WHAT IS REQUIRED
Tally the lines below that contain "this" and reply with only the tally.

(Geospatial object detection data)
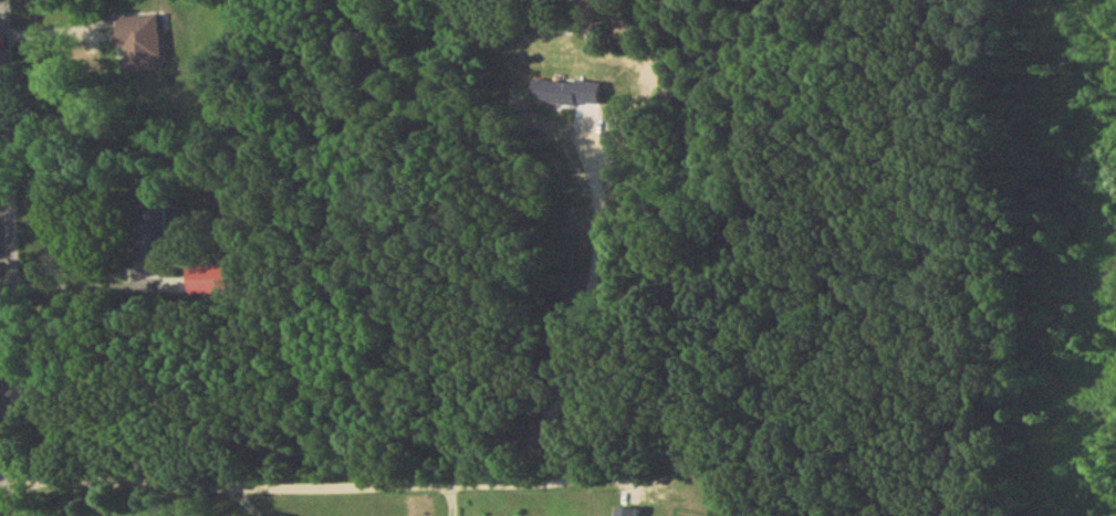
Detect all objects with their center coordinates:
road: (0, 7)
building: (154, 234)
road: (8, 258)
road: (84, 268)
building: (210, 284)
road: (593, 313)
road: (7, 468)
road: (295, 490)
road: (247, 503)

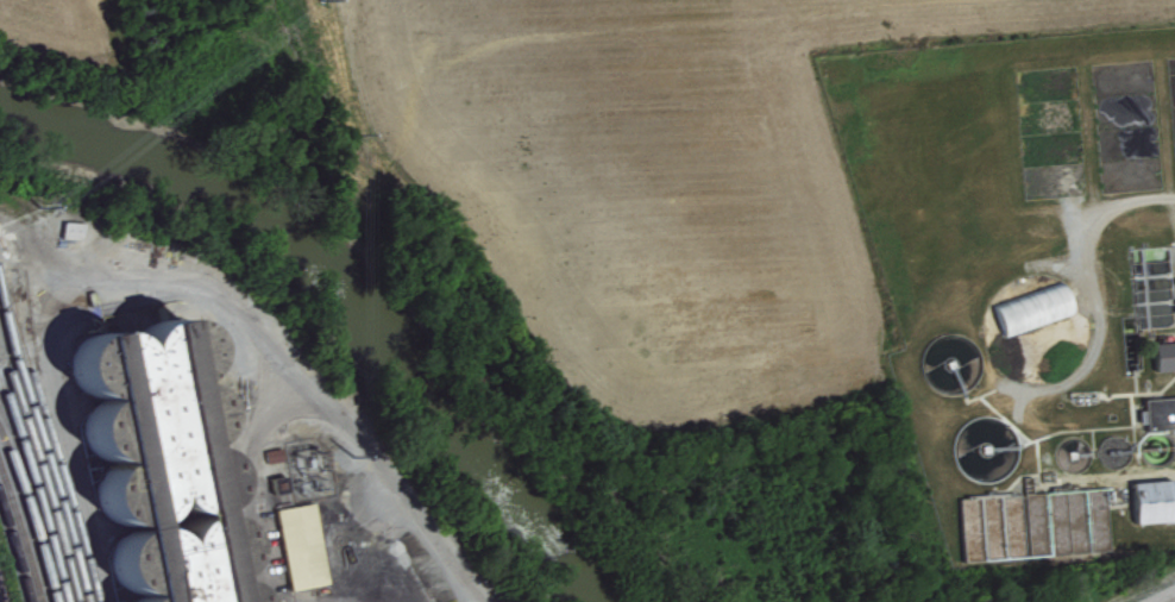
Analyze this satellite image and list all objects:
river: (342, 304)
building: (1032, 305)
building: (1164, 353)
building: (1157, 409)
building: (273, 452)
building: (1152, 498)
railway: (48, 505)
building: (302, 543)

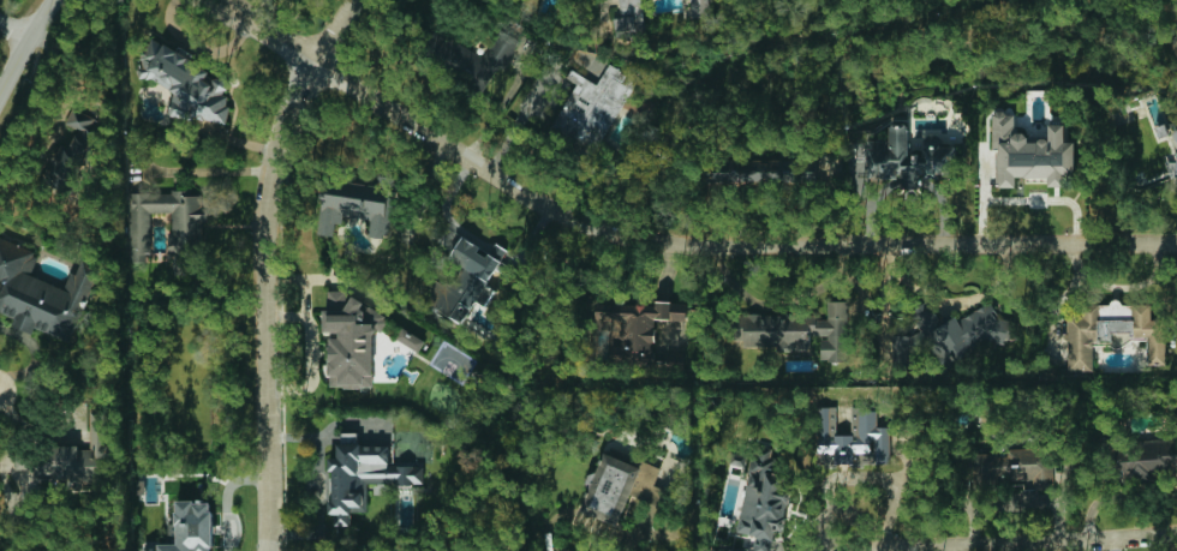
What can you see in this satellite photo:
building: (699, 8)
building: (629, 18)
road: (13, 31)
road: (22, 46)
building: (460, 54)
building: (186, 83)
building: (594, 105)
building: (83, 124)
building: (1176, 134)
building: (936, 140)
building: (1031, 153)
building: (70, 160)
building: (908, 162)
building: (1176, 164)
road: (202, 169)
building: (750, 172)
road: (1025, 199)
building: (358, 205)
building: (183, 238)
road: (664, 241)
road: (262, 264)
building: (470, 280)
building: (41, 293)
road: (778, 301)
road: (949, 302)
building: (631, 328)
building: (799, 330)
building: (1113, 331)
building: (947, 335)
building: (409, 338)
building: (351, 339)
building: (402, 348)
building: (853, 437)
building: (80, 454)
building: (1144, 458)
building: (1012, 467)
building: (363, 477)
building: (610, 486)
road: (225, 499)
building: (762, 499)
building: (189, 527)
road: (1031, 545)
building: (732, 549)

RESPONSE BOX
2